PROBLEM DETAILS | State, as a number alone, how many lines of the data contain the string "purple".

INFORMATION PROVIDED |

★ ★ ★ ★

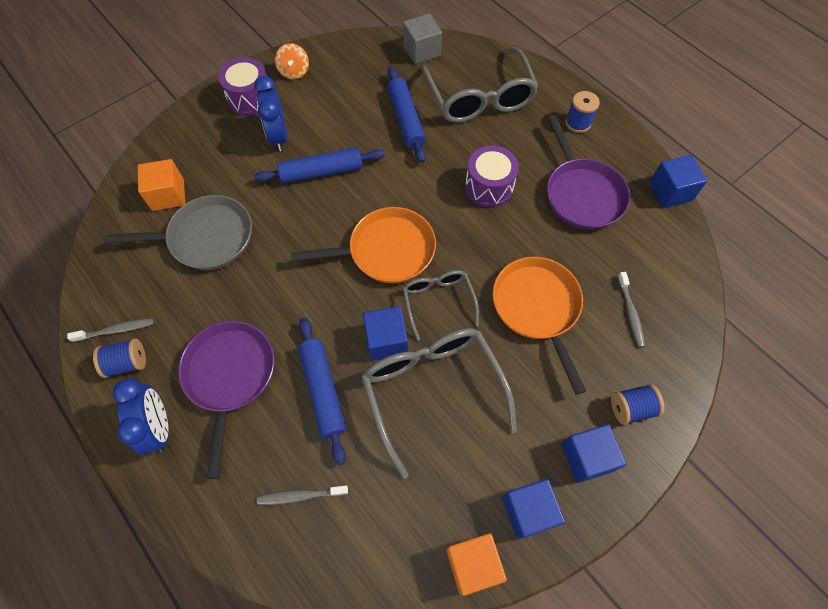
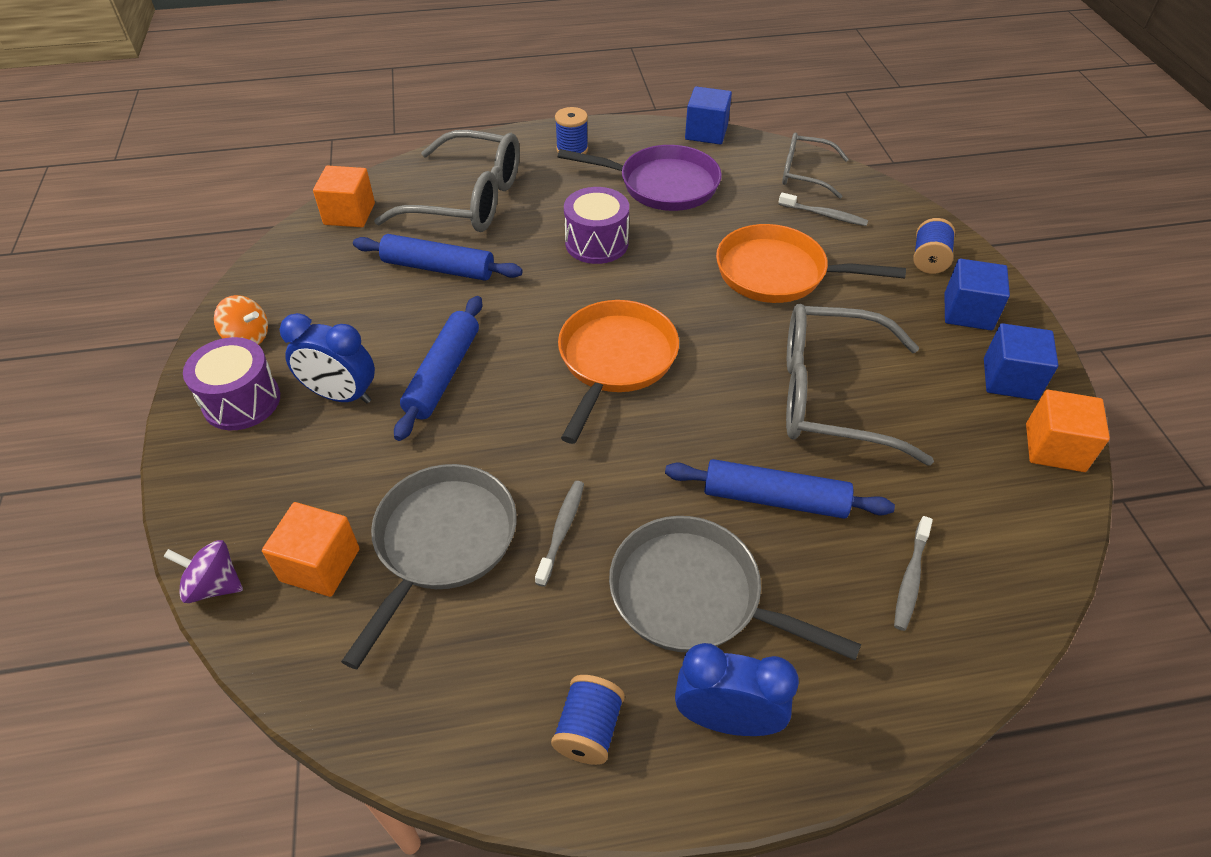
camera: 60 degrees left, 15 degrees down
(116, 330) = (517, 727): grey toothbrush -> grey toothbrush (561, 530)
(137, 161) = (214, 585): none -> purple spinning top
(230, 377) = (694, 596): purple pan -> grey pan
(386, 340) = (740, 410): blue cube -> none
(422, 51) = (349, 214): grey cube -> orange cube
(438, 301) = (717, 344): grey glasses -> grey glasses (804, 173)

★ ★ ★ ★

OUTPUT OF THE EXERCISE | 2